### DATA FOR THIS EXERCISE
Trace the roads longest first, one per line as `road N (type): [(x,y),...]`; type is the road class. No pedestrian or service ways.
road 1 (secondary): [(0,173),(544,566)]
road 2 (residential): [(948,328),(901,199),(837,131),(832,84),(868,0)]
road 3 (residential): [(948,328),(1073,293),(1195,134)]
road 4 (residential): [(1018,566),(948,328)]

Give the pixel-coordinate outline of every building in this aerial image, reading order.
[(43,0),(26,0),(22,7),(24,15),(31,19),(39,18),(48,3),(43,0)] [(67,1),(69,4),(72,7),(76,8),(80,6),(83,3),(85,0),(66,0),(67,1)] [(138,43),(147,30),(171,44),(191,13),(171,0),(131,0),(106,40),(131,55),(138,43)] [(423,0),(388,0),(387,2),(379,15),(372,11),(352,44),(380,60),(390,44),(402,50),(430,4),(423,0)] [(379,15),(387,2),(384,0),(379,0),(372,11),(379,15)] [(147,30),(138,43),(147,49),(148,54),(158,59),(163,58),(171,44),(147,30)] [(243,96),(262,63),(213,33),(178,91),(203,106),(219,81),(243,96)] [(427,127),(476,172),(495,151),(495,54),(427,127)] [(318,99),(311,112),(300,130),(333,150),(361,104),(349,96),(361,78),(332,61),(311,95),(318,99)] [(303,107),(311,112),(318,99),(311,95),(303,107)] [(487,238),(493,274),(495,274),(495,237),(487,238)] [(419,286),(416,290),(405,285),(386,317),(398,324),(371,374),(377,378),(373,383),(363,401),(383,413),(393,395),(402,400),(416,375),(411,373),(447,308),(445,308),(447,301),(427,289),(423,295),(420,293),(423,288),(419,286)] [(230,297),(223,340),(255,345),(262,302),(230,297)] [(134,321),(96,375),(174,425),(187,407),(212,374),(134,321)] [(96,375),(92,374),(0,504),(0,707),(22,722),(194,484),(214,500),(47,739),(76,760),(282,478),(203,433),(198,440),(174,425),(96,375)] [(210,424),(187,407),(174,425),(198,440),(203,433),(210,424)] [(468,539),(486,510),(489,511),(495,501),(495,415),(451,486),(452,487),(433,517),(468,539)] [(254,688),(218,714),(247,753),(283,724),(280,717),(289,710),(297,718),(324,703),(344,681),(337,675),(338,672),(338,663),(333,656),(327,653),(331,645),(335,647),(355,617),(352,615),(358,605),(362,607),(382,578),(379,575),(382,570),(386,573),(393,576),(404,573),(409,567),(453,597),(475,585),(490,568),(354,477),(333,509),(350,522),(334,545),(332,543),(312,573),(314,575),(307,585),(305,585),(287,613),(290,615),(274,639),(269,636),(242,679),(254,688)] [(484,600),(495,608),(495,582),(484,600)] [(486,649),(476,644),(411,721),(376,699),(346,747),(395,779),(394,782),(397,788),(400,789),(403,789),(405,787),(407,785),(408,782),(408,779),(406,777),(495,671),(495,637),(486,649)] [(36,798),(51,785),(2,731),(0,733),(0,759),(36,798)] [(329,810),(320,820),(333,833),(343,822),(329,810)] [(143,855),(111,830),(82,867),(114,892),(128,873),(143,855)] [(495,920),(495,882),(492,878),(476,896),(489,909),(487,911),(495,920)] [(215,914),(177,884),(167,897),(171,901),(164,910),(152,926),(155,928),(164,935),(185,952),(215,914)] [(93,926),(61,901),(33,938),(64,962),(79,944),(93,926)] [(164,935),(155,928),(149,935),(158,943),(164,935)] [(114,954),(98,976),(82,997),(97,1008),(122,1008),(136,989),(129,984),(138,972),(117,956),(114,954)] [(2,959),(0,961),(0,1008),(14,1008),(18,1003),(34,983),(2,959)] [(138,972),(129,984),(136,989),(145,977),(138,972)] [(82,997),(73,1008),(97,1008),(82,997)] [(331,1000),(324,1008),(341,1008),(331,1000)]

### EXERCISE INSTRUCTIONS
Find the word "residential" in the entries, and copy every line it shows up in.

### SOLUTION FOR THIS EXERCISE
road 2 (residential): [(948,328),(901,199),(837,131),(832,84),(868,0)]
road 3 (residential): [(948,328),(1073,293),(1195,134)]
road 4 (residential): [(1018,566),(948,328)]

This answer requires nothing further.